- [The data]
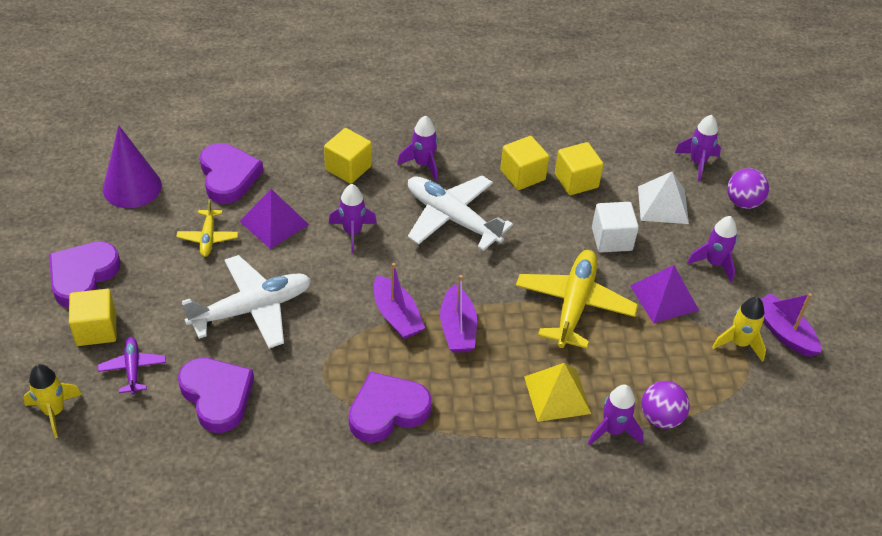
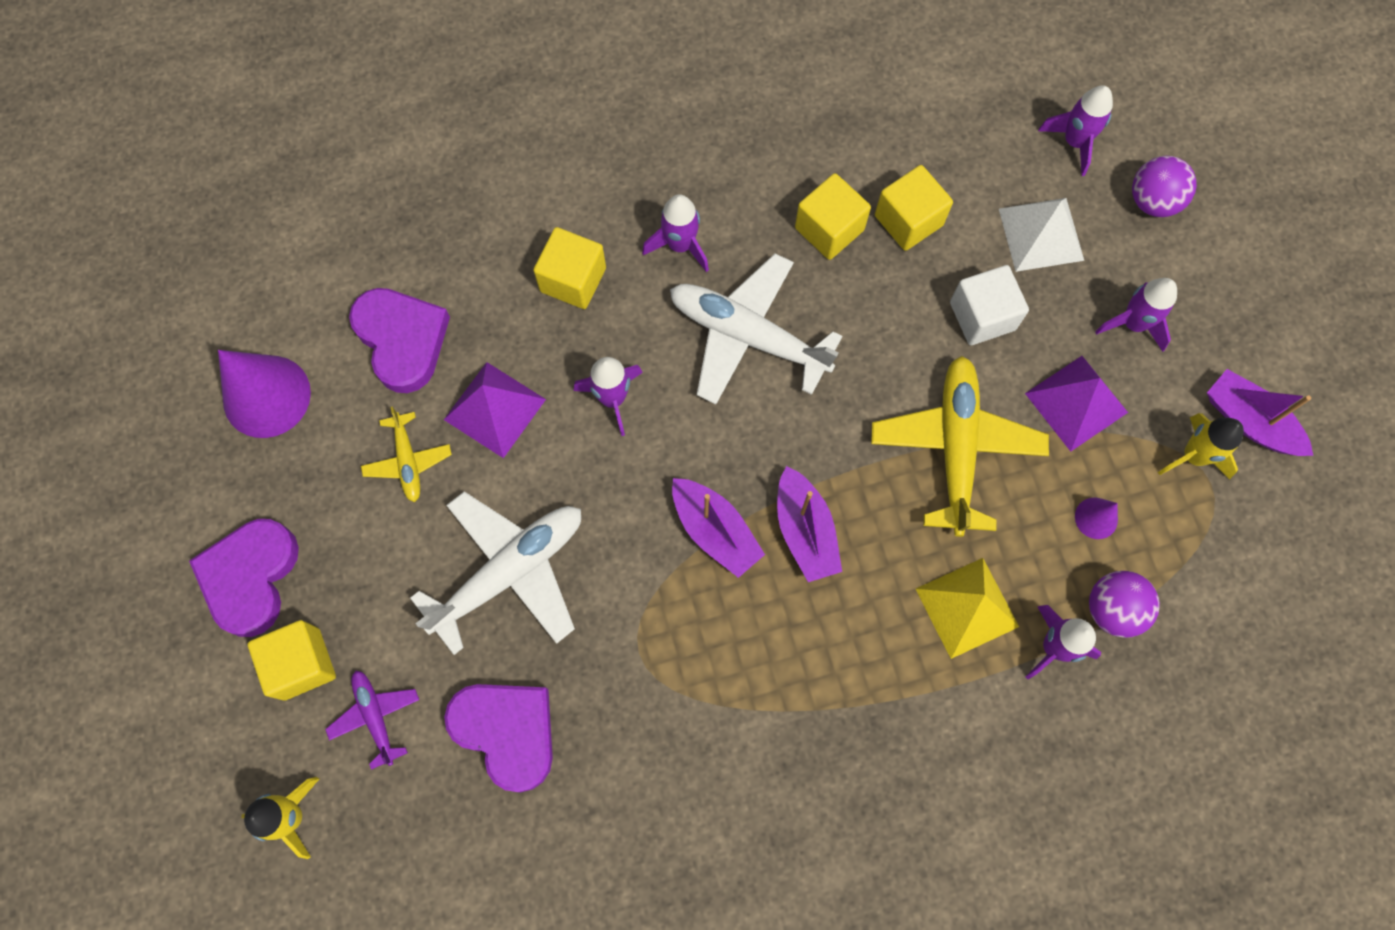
camera: 10 degrees left, 25 degrees up
(387, 411) = (745, 694): purple heart -> none
(662, 363) = (1096, 518): none -> purple cone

- [Work to complete] Report the tally of lines in the listing that carry the string "none", and nothing else.

- [The answer] 2